What the task requires | Report how many lines in the data below hold "building", with no other words.
=== Dataset records ===
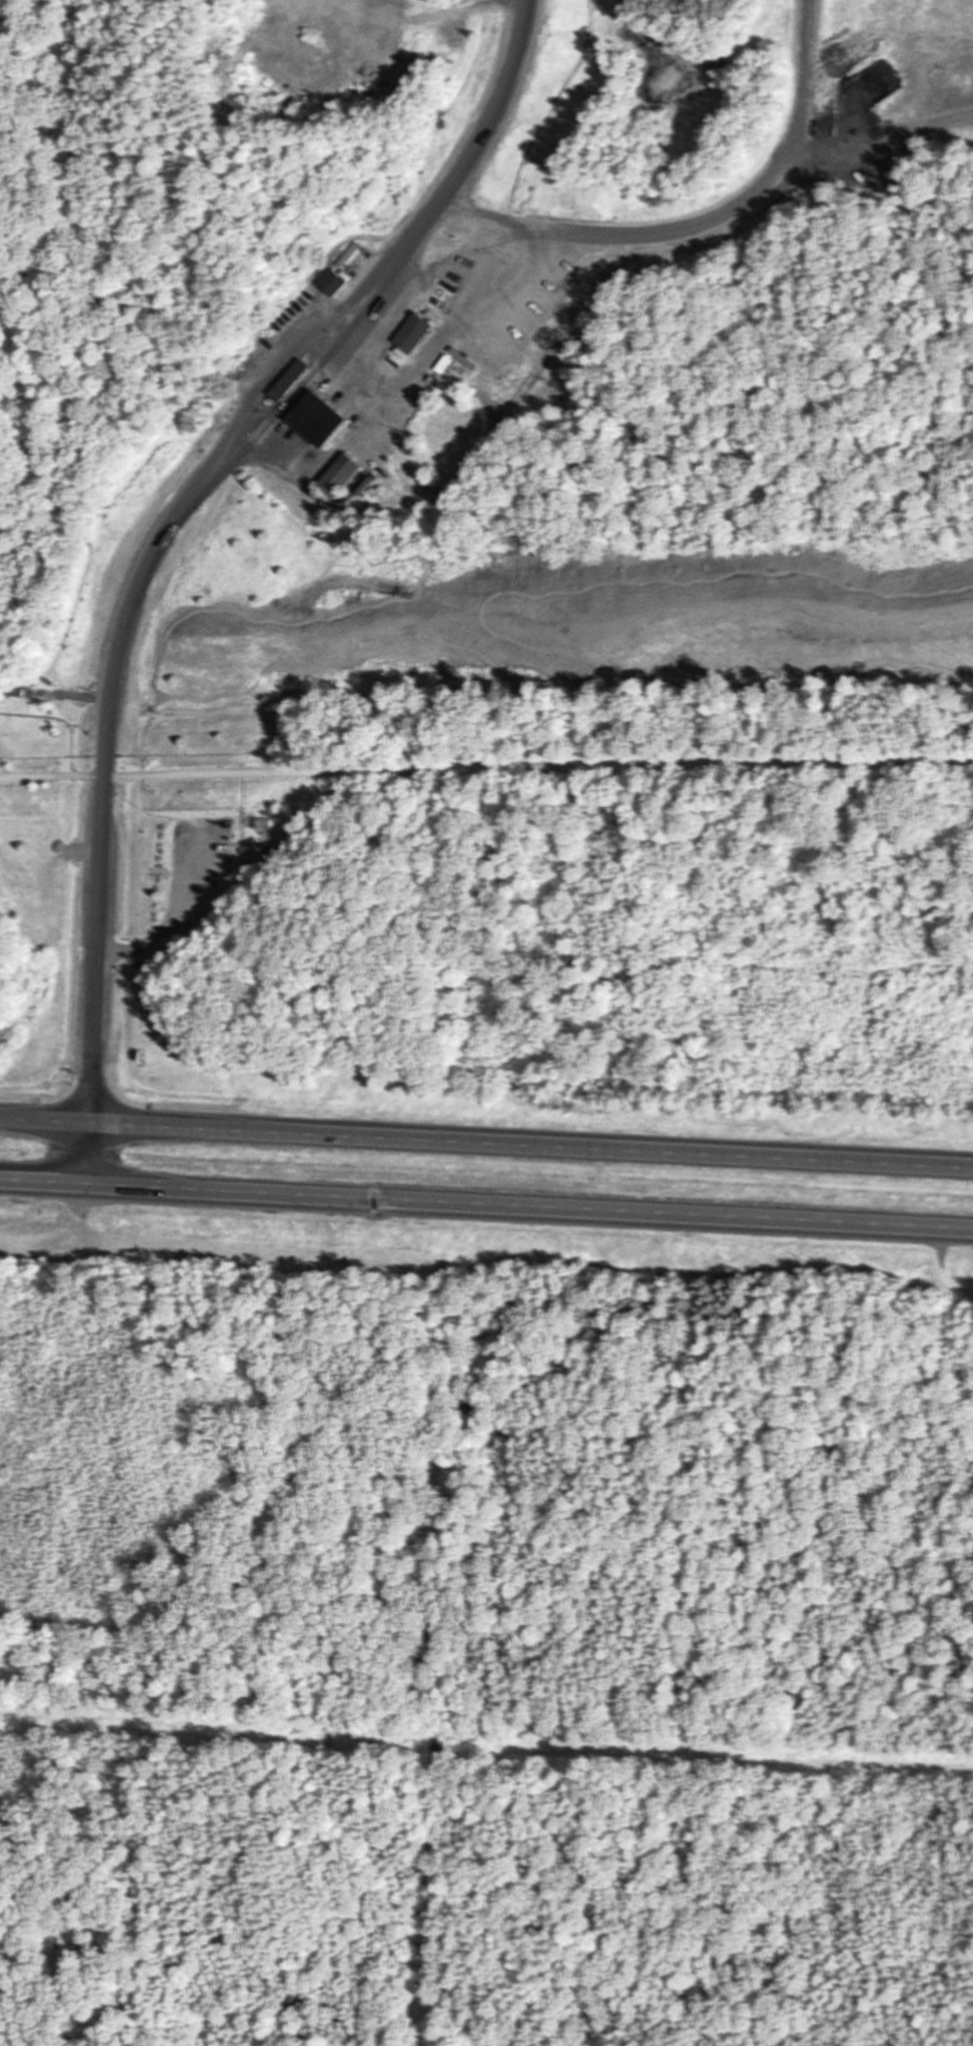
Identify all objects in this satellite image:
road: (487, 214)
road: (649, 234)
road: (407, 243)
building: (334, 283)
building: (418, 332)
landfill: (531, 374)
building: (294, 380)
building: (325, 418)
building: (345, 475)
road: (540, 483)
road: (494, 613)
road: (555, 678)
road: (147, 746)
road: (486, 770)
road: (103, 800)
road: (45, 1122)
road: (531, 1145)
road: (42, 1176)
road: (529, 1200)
===
Finished exercise | 5